## SUPPLIED MATERIAL

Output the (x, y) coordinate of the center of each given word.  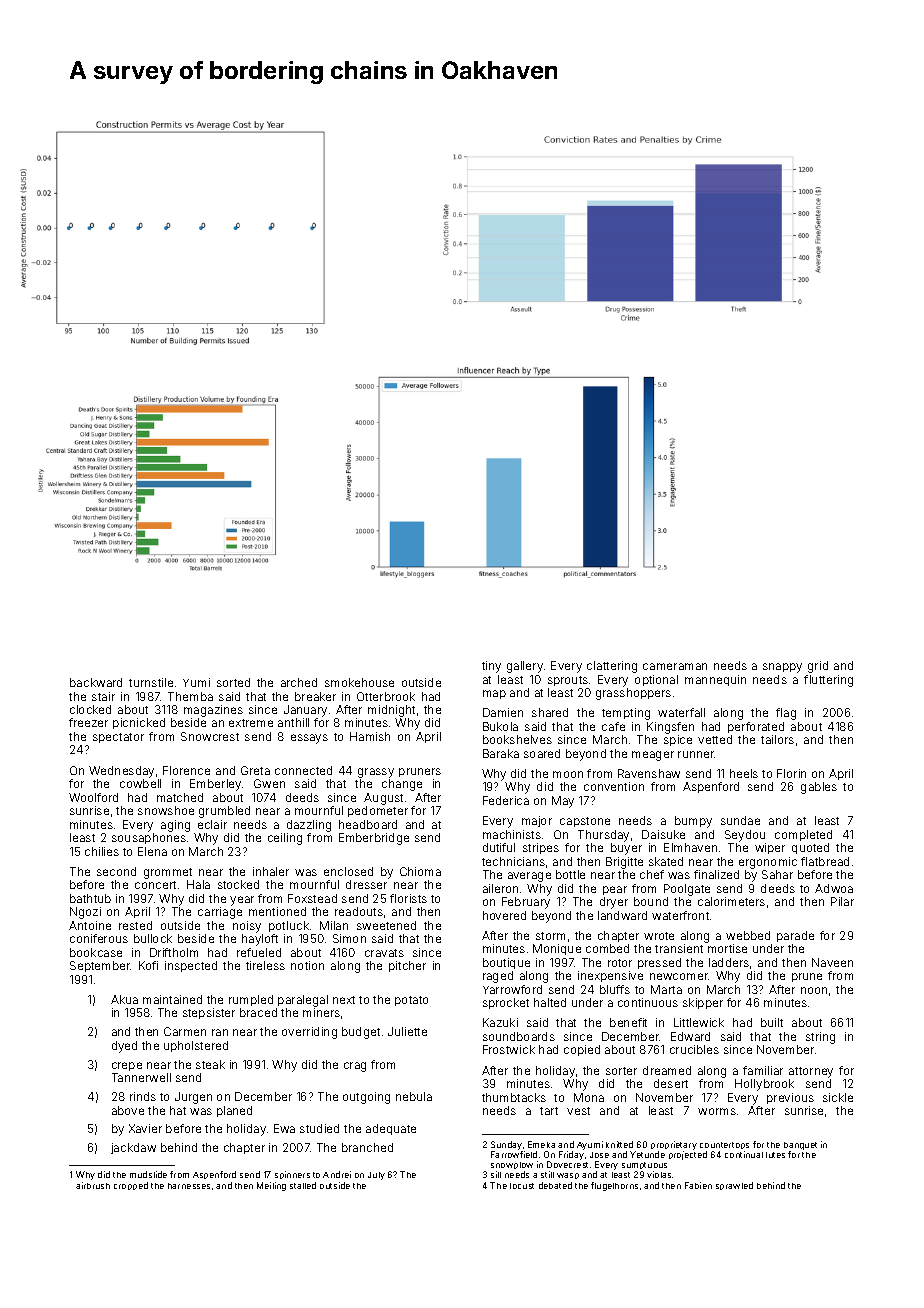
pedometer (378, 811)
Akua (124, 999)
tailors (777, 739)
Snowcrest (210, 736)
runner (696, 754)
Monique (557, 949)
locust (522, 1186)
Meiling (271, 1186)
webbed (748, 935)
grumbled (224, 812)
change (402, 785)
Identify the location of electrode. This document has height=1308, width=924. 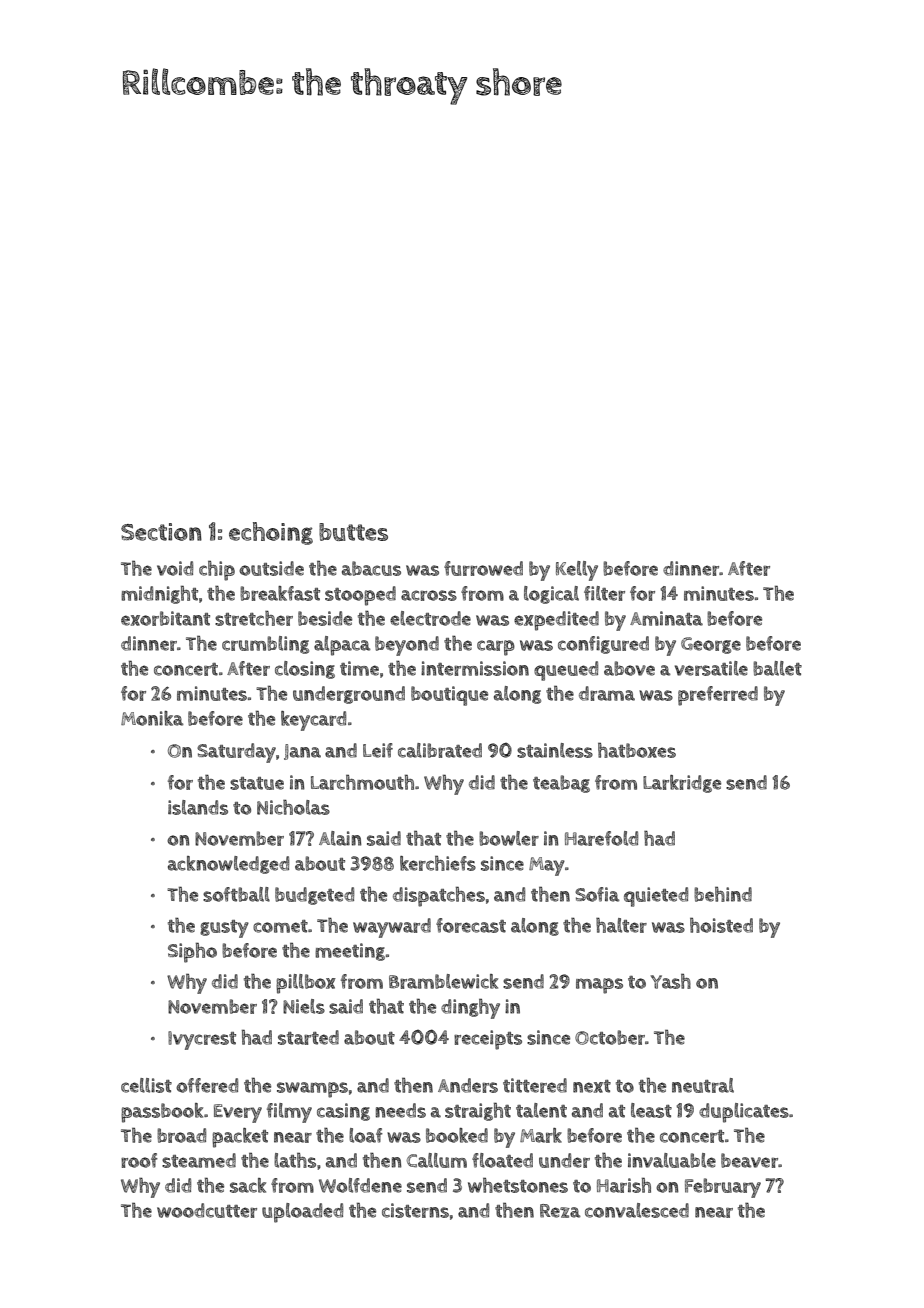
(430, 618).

## WHAT IS ASKED
Give every line of the items above as a Markdown table with the columns Number and Entry, numbering the lines in order and skipping blank ones. Leave the pictures out.

## TASK RESPONSE
| Number | Entry |
|---|---|
| 1 | Output the (x, y) coordinate of the center of each given word.   |
| 2 | pedometer (378, 811) |
| 3 | Akua (124, 999) |
| 4 | tailors (777, 739) |
| 5 | Snowcrest (210, 736) |
| 6 | runner (696, 754) |
| 7 | Monique (557, 949) |
| 8 | locust (522, 1186) |
| 9 | Meiling (271, 1186) |
| 10 | webbed (748, 935) |
| 11 | grumbled (224, 812) |
| 12 | change (402, 785) |
| 13 | Identify the location of electrode. This document has height=1308, width=924.  |
| 14 | (430, 618). |